EXERCISE TASK
How many lines in the listing below contain the word "Clarinet"? Give only the number.

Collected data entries
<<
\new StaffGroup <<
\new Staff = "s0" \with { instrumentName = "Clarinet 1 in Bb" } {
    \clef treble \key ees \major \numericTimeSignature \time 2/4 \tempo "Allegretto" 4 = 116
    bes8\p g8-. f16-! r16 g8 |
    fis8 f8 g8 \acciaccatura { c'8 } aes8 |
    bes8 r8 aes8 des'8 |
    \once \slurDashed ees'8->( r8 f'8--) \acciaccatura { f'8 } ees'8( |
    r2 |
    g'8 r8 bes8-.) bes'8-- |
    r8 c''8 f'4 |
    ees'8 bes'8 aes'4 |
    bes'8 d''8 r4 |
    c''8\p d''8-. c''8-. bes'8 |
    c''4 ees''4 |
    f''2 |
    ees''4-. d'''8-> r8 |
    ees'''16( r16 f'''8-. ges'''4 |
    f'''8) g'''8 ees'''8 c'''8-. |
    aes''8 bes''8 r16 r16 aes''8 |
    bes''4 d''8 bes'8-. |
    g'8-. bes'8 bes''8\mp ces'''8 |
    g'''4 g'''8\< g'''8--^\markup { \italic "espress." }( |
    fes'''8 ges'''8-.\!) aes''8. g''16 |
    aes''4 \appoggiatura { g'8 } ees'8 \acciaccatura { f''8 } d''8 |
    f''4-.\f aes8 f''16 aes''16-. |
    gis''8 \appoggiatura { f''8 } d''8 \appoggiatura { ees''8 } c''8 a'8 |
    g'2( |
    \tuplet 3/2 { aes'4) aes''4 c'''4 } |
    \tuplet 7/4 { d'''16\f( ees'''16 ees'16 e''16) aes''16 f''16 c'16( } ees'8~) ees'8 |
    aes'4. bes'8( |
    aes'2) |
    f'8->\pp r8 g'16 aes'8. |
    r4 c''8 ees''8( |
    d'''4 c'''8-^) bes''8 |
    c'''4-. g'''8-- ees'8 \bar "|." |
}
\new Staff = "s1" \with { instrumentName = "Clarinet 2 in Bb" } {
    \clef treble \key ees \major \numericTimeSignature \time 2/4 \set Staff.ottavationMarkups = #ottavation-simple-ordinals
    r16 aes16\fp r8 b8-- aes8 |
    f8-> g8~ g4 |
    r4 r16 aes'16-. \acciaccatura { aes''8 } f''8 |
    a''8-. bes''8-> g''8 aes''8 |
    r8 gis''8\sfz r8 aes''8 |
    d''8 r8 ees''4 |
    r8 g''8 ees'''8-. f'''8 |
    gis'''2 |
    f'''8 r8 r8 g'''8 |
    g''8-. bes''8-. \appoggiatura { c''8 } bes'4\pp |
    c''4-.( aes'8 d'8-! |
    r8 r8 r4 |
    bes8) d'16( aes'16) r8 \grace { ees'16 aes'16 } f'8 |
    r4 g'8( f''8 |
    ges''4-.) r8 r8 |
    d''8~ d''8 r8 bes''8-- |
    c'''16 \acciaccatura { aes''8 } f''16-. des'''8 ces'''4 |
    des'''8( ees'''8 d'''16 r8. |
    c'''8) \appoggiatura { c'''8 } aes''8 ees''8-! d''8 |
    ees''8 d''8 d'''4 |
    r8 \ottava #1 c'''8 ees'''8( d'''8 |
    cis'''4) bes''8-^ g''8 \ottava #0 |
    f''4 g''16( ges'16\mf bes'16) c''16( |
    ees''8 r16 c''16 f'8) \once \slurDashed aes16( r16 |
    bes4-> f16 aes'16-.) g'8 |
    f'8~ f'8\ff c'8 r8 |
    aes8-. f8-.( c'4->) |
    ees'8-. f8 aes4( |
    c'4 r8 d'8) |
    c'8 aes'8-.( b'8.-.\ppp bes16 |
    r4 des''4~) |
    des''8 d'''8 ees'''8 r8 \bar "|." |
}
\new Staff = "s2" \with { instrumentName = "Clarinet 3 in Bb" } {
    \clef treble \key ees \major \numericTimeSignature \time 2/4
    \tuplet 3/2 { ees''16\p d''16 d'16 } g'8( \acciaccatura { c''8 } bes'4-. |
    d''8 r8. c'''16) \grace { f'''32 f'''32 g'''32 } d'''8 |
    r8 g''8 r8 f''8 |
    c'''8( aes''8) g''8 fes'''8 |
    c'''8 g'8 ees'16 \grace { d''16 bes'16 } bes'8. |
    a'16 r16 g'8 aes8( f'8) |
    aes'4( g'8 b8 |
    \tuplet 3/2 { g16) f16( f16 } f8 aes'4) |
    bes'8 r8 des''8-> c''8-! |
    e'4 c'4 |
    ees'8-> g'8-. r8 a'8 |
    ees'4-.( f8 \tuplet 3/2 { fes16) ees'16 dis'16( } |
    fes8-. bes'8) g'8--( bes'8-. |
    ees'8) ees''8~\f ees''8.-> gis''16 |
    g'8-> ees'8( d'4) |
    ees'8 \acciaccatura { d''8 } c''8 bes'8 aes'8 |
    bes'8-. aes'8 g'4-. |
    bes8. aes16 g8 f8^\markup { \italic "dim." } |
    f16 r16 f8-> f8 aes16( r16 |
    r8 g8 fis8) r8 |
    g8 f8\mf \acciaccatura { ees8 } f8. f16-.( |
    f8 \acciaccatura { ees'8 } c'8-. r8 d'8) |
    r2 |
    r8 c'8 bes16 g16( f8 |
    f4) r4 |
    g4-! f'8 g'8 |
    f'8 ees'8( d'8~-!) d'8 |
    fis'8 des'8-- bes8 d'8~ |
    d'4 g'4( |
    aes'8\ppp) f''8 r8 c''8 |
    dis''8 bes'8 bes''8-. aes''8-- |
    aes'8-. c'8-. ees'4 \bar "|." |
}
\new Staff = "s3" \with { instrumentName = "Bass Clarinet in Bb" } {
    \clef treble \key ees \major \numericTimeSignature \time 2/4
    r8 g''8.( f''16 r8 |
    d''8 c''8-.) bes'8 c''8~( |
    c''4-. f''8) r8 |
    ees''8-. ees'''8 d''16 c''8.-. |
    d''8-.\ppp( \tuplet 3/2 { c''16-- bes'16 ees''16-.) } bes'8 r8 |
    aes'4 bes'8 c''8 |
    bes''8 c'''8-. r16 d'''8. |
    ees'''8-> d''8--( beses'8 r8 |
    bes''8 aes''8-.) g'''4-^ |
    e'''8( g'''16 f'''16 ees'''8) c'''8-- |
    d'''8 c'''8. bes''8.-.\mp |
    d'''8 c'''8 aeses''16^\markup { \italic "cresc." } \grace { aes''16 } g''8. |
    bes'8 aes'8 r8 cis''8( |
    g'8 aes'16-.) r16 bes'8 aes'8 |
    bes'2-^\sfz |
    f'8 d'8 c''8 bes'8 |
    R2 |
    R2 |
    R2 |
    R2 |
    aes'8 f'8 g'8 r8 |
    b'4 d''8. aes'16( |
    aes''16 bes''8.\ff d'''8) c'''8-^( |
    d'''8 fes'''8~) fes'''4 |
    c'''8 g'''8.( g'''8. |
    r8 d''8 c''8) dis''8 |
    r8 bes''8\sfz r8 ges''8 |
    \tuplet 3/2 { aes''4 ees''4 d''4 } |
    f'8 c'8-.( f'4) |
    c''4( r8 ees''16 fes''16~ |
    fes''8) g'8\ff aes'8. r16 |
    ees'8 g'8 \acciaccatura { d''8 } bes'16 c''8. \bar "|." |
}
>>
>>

* * *

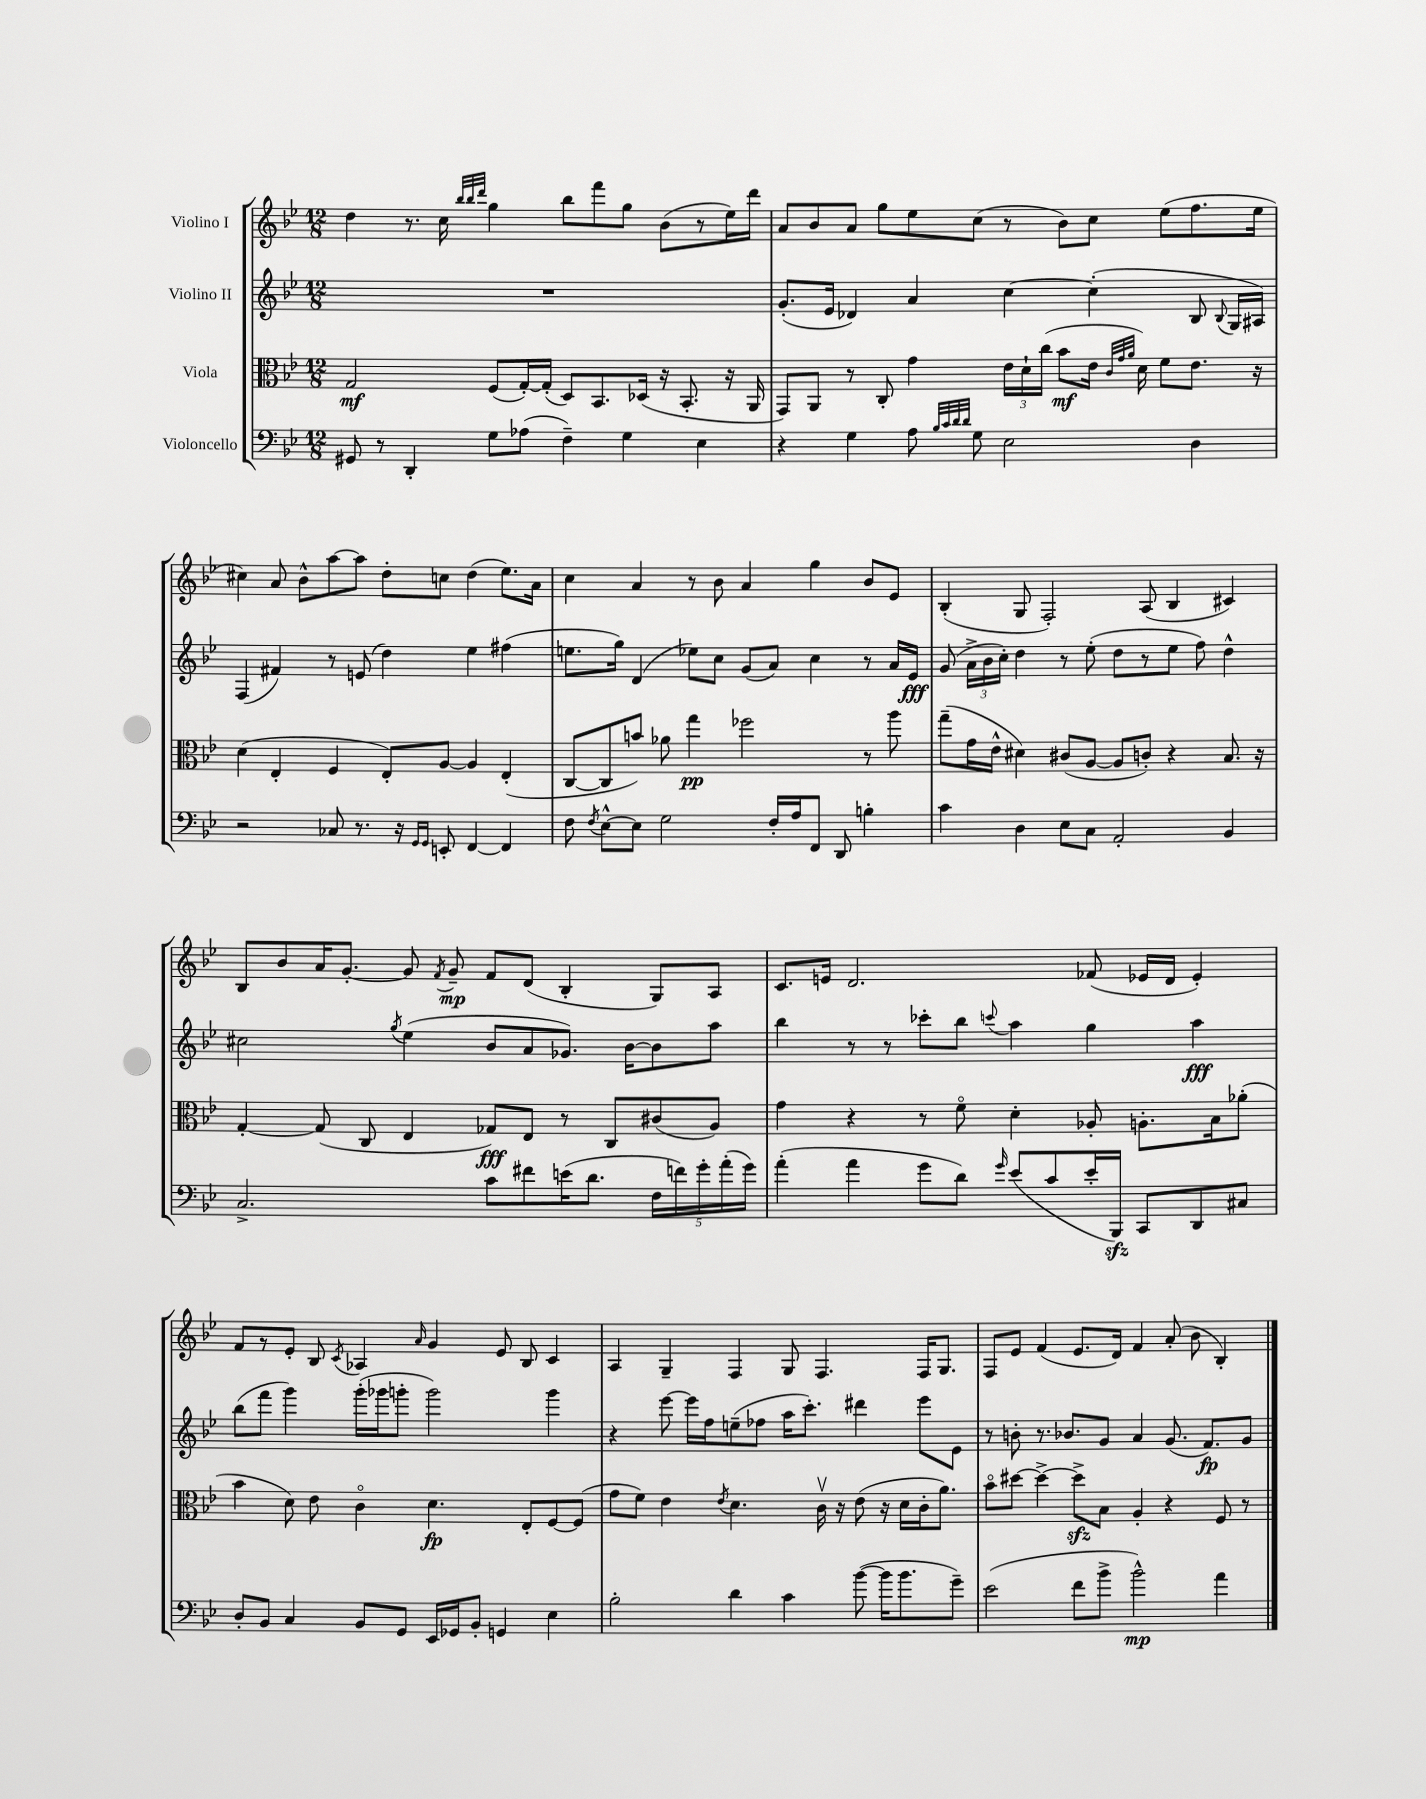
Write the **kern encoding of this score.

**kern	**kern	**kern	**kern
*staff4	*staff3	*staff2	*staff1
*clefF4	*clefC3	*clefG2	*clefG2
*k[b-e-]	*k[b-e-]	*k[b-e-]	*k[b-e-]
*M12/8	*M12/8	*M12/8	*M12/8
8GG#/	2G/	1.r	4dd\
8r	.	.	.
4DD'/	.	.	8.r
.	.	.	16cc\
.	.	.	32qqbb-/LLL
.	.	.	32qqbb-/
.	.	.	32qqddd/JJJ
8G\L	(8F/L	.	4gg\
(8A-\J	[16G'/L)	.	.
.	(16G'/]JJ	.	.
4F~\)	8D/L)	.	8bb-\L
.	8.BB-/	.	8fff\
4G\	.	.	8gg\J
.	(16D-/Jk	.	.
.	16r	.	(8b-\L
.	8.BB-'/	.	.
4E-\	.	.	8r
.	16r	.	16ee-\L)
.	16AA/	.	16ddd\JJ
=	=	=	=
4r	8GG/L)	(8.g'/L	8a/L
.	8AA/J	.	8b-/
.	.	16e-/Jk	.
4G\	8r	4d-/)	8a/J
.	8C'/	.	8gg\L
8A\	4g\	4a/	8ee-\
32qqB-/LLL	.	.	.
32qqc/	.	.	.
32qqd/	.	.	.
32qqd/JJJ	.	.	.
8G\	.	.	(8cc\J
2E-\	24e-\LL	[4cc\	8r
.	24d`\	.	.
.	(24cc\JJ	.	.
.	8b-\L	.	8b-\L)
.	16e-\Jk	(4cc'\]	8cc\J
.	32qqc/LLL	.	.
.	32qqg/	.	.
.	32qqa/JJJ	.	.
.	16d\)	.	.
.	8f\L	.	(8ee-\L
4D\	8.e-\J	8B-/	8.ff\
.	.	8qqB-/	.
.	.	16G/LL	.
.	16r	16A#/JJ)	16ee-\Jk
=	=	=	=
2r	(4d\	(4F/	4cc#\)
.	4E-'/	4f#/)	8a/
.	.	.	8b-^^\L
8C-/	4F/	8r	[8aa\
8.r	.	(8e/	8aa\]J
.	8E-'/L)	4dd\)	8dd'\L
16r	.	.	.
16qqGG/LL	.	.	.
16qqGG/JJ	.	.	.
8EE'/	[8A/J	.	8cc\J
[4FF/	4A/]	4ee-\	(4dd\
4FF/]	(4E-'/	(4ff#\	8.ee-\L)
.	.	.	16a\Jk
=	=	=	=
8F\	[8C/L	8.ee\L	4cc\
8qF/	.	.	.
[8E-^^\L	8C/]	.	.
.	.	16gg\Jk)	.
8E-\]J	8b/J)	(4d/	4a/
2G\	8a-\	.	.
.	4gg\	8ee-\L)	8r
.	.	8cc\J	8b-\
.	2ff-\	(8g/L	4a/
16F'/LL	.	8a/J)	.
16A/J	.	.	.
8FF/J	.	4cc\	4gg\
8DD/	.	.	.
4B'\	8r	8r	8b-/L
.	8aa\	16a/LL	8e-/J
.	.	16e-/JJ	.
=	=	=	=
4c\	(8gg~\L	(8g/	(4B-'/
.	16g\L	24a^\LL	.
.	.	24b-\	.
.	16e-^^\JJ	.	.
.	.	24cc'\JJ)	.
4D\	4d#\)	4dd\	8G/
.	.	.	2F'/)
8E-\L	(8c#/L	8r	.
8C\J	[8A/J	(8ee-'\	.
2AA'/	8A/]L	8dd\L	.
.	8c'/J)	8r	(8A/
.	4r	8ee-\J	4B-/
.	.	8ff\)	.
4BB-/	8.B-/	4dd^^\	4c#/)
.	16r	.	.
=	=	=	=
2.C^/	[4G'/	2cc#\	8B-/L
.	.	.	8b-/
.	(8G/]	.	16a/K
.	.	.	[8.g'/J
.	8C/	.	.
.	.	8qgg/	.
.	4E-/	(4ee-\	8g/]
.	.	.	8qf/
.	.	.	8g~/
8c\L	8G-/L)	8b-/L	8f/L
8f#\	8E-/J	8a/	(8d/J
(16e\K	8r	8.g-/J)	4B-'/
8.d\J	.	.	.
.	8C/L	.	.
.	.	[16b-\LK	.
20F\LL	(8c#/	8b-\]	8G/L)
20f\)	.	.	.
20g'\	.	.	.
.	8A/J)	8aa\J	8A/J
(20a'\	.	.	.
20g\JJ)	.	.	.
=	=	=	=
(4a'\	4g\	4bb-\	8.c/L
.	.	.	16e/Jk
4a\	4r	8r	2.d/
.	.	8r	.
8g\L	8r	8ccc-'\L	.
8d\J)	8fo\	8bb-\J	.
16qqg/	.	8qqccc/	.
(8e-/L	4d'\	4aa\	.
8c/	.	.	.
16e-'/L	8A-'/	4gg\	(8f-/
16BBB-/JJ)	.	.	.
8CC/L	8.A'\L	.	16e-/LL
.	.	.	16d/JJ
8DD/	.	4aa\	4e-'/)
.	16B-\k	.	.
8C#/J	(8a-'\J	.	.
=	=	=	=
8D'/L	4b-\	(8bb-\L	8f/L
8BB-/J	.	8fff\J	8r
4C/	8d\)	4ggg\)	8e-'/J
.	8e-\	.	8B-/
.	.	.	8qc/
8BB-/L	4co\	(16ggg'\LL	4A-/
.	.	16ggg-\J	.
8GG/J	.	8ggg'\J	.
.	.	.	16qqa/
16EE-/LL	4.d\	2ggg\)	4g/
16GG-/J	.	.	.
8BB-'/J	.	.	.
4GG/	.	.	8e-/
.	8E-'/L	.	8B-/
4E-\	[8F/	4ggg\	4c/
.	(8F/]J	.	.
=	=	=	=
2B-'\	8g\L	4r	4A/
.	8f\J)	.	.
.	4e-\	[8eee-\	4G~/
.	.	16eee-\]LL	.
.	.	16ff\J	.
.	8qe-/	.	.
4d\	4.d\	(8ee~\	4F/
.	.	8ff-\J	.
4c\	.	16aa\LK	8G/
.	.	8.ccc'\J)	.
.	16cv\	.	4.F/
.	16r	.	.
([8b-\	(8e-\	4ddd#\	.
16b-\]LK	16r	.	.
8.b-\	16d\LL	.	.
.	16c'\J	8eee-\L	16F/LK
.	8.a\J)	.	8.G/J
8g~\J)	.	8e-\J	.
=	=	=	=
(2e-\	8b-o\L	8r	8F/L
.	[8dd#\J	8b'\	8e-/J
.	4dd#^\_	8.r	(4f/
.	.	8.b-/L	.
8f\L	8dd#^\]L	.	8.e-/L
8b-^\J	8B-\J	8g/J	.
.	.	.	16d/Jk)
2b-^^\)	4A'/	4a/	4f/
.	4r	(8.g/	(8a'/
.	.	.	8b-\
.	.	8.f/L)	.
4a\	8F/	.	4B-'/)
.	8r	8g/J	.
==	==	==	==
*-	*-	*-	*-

==

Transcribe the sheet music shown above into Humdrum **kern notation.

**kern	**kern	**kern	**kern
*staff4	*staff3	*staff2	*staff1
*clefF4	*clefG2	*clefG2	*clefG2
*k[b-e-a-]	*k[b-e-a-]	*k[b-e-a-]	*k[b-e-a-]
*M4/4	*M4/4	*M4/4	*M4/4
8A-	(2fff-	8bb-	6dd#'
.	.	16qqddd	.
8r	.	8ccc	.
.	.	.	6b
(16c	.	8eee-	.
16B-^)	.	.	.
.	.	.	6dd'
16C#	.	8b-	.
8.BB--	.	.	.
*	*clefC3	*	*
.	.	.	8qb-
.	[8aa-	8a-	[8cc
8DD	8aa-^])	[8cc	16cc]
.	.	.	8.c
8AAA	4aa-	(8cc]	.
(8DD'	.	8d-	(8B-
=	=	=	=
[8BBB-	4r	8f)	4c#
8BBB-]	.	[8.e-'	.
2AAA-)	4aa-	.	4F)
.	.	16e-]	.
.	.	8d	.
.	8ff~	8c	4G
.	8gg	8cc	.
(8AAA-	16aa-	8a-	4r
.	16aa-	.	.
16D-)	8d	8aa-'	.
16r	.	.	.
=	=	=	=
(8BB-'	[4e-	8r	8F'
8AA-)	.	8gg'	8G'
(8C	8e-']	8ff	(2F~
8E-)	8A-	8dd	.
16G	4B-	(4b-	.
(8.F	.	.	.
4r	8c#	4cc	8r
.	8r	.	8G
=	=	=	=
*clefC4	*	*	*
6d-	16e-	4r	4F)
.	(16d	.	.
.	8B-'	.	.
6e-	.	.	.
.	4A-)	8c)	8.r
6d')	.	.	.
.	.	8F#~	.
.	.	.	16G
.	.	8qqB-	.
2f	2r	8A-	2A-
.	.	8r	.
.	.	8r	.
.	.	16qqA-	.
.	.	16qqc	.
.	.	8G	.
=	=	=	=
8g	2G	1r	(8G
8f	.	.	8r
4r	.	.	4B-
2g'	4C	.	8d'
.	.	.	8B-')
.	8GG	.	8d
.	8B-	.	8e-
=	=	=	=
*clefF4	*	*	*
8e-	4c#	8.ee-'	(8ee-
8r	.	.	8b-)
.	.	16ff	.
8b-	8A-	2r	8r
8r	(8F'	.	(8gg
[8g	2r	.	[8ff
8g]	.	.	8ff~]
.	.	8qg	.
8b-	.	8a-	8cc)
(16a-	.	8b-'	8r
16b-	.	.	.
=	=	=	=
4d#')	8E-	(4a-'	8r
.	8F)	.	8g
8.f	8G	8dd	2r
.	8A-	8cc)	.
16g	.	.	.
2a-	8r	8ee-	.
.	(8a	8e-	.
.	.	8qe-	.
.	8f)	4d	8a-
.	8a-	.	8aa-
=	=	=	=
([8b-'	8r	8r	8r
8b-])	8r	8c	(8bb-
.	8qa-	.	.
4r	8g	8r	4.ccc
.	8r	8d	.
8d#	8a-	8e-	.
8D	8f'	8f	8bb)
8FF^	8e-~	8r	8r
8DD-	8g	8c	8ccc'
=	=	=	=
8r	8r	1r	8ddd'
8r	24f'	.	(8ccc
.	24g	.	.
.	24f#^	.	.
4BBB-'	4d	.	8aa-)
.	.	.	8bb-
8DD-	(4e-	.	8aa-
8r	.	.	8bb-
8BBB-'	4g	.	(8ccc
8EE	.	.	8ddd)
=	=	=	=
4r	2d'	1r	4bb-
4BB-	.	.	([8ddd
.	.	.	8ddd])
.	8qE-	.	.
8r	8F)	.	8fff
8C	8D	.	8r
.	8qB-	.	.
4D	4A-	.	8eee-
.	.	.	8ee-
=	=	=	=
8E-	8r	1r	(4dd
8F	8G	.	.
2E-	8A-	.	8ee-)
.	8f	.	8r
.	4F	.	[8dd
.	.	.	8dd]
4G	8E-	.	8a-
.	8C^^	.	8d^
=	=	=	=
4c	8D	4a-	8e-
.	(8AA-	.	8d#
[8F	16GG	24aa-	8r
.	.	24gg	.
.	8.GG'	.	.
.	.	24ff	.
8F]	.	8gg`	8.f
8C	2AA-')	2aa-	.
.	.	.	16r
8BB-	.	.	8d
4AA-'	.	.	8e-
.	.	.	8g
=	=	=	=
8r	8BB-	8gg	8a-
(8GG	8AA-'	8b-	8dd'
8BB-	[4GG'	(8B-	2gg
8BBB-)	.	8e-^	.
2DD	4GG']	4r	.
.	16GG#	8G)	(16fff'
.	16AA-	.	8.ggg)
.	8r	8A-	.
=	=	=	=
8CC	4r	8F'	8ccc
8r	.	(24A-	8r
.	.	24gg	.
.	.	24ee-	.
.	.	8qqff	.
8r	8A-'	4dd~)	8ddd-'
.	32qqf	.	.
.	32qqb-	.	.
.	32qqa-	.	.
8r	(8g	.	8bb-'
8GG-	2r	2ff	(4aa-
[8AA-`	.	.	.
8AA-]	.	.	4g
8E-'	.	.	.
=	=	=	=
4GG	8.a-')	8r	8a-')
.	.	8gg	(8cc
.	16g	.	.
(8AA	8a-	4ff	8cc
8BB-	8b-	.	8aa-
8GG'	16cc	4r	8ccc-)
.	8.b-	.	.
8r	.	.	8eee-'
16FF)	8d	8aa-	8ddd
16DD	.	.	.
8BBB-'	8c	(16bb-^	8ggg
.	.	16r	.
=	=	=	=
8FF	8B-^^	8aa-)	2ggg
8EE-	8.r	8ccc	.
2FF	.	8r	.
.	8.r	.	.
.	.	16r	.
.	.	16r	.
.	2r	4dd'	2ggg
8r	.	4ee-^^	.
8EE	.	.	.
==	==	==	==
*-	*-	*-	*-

SOLVED EXERCISE
4